◆ **Exercise details**: Please restate every record below word for word and skip the pictures.

Spatial reasoning data

■ ■ ■ ■

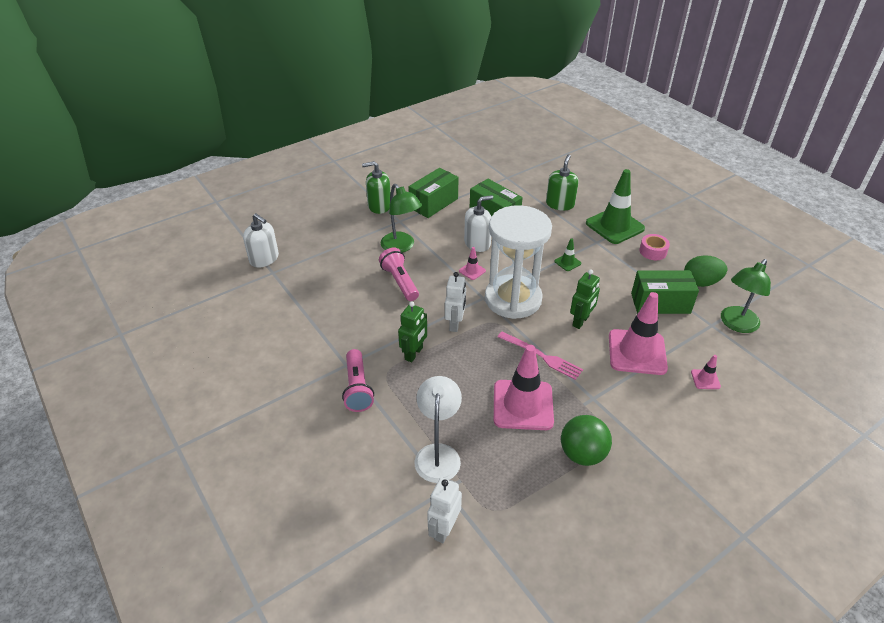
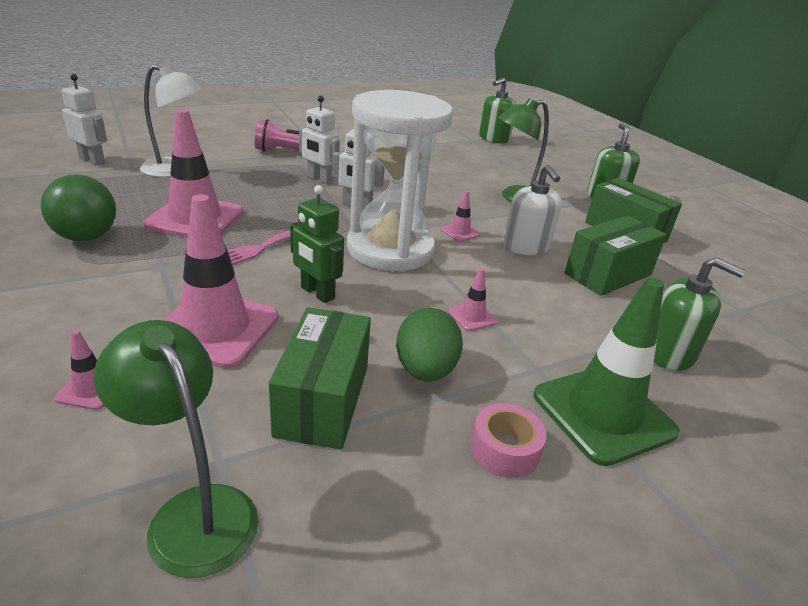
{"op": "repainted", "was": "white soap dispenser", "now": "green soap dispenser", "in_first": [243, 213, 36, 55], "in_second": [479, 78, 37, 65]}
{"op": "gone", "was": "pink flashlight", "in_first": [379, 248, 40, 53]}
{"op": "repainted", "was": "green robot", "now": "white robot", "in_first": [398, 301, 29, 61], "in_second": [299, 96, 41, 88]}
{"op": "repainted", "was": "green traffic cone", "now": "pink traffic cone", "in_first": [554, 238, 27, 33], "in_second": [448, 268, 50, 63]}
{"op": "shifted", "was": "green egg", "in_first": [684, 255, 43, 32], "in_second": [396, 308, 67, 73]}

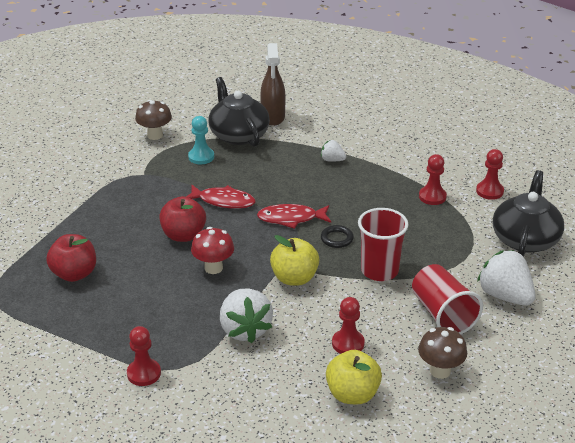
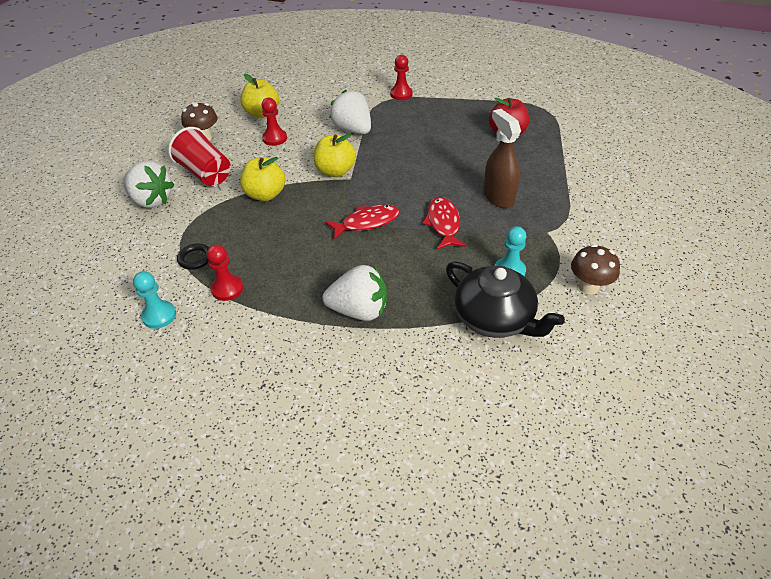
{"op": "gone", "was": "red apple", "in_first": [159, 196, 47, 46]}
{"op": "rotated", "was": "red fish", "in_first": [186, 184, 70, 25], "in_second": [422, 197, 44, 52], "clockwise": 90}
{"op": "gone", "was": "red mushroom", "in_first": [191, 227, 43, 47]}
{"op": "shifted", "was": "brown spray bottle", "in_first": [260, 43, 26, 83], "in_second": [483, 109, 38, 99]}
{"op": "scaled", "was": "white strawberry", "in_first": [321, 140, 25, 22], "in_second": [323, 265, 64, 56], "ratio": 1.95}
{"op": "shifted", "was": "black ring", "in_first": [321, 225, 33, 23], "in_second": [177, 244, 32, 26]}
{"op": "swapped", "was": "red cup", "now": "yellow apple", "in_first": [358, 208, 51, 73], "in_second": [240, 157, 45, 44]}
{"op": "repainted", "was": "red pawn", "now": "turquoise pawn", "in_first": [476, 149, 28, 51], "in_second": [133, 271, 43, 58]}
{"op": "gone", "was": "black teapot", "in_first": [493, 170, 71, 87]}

■ ■ ■ ■

◆ **Reply to the task**:
{"op": "repainted", "was": "white soap dispenser", "now": "green soap dispenser", "in_first": [243, 213, 36, 55], "in_second": [479, 78, 37, 65]}
{"op": "gone", "was": "pink flashlight", "in_first": [379, 248, 40, 53]}
{"op": "repainted", "was": "green robot", "now": "white robot", "in_first": [398, 301, 29, 61], "in_second": [299, 96, 41, 88]}
{"op": "repainted", "was": "green traffic cone", "now": "pink traffic cone", "in_first": [554, 238, 27, 33], "in_second": [448, 268, 50, 63]}
{"op": "shifted", "was": "green egg", "in_first": [684, 255, 43, 32], "in_second": [396, 308, 67, 73]}

{"op": "gone", "was": "red apple", "in_first": [159, 196, 47, 46]}
{"op": "rotated", "was": "red fish", "in_first": [186, 184, 70, 25], "in_second": [422, 197, 44, 52], "clockwise": 90}
{"op": "gone", "was": "red mushroom", "in_first": [191, 227, 43, 47]}
{"op": "shifted", "was": "brown spray bottle", "in_first": [260, 43, 26, 83], "in_second": [483, 109, 38, 99]}
{"op": "scaled", "was": "white strawberry", "in_first": [321, 140, 25, 22], "in_second": [323, 265, 64, 56], "ratio": 1.95}
{"op": "shifted", "was": "black ring", "in_first": [321, 225, 33, 23], "in_second": [177, 244, 32, 26]}
{"op": "swapped", "was": "red cup", "now": "yellow apple", "in_first": [358, 208, 51, 73], "in_second": [240, 157, 45, 44]}
{"op": "repainted", "was": "red pawn", "now": "turquoise pawn", "in_first": [476, 149, 28, 51], "in_second": [133, 271, 43, 58]}
{"op": "gone", "was": "black teapot", "in_first": [493, 170, 71, 87]}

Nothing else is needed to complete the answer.